Your objective
The data must be reproduced verbatim; images are to be omitted.

Data provided
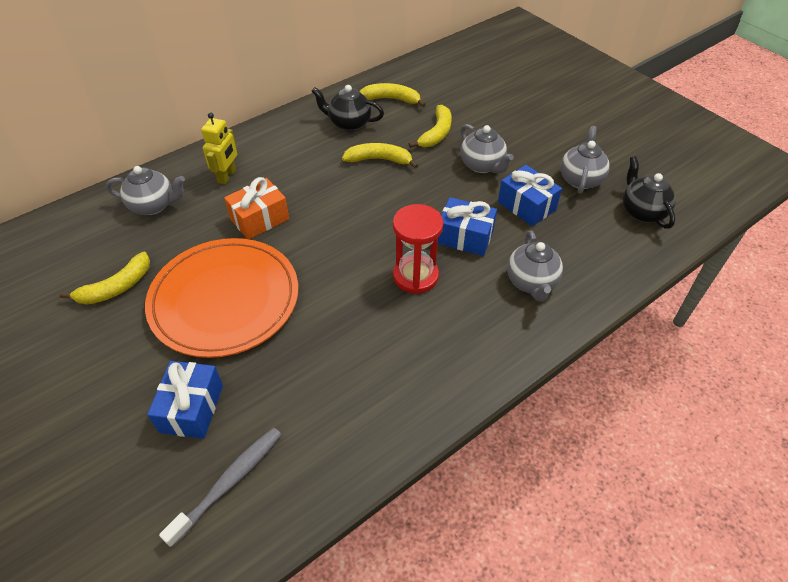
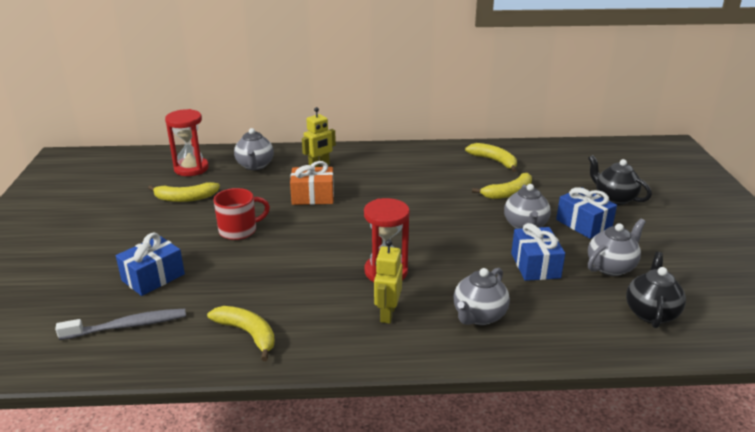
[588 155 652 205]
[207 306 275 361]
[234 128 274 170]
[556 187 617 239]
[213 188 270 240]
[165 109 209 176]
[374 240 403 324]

Written answer
[588 155 652 205]
[207 306 275 361]
[234 128 274 170]
[556 187 617 239]
[213 188 270 240]
[165 109 209 176]
[374 240 403 324]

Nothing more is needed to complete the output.